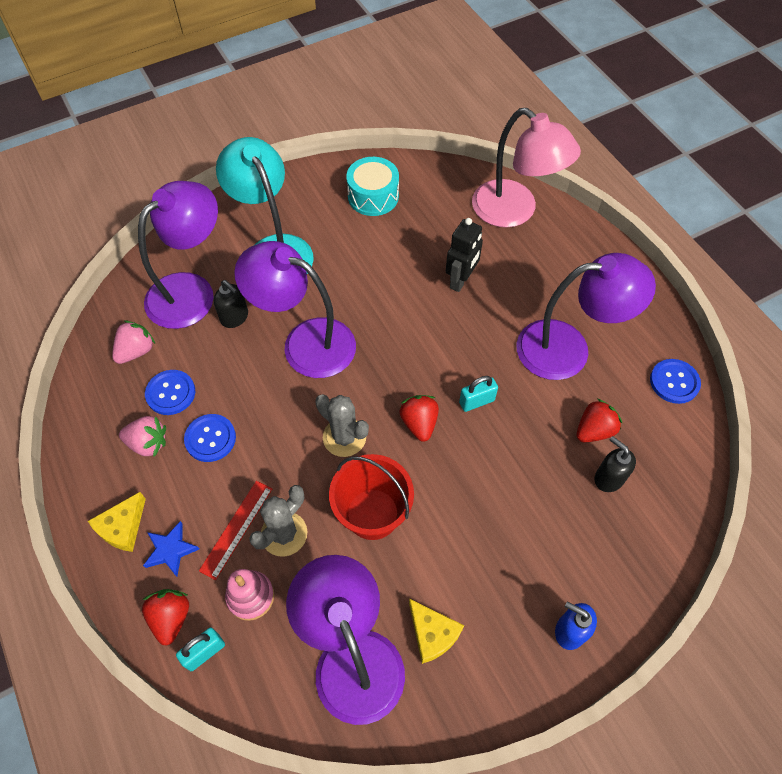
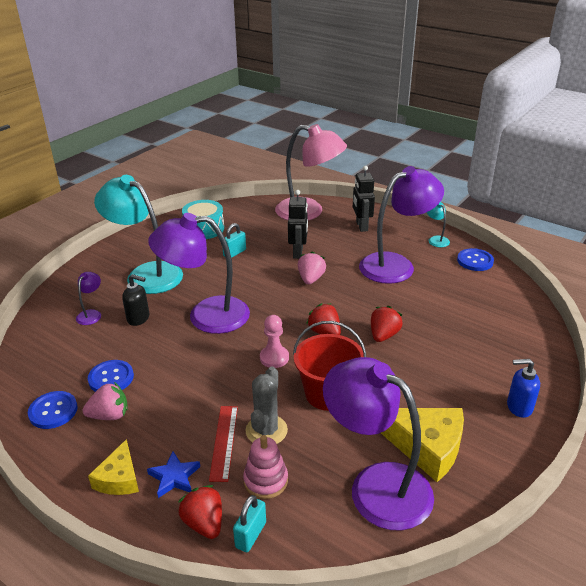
camera: 25 degrees left, 25 degrees down
(136, 351) = (63, 362): pink strawberry -> pink strawberry (311, 279)
(191, 291) = (91, 314): purple lamp -> purple lamp, size x0.41
(210, 438) = (164, 394): blue button -> blue button (53, 411)
(344, 437) = (274, 358): grey cactus -> pink pawn
(432, 634) = (426, 447): yellow cheese -> yellow cheese, size x1.64
(476, 401) = (356, 308): turquoise padlock -> turquoise padlock (234, 253)
(565, 263) = (361, 226): none -> black robot
(594, 430) = (446, 298): red strawberry -> red strawberry (383, 335)
(608, 478) = (475, 319): black soap dispenser -> none
(648, 324) = (436, 239): none -> turquoise lamp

> **BRIEF**
The output should be exactly the lines from the one containing "(432, 634) = (426, 447): yellow" to the final line of the listing above, inclusive.

> **EXERCISE RESPONSE**
(432, 634) = (426, 447): yellow cheese -> yellow cheese, size x1.64
(476, 401) = (356, 308): turquoise padlock -> turquoise padlock (234, 253)
(565, 263) = (361, 226): none -> black robot
(594, 430) = (446, 298): red strawberry -> red strawberry (383, 335)
(608, 478) = (475, 319): black soap dispenser -> none
(648, 324) = (436, 239): none -> turquoise lamp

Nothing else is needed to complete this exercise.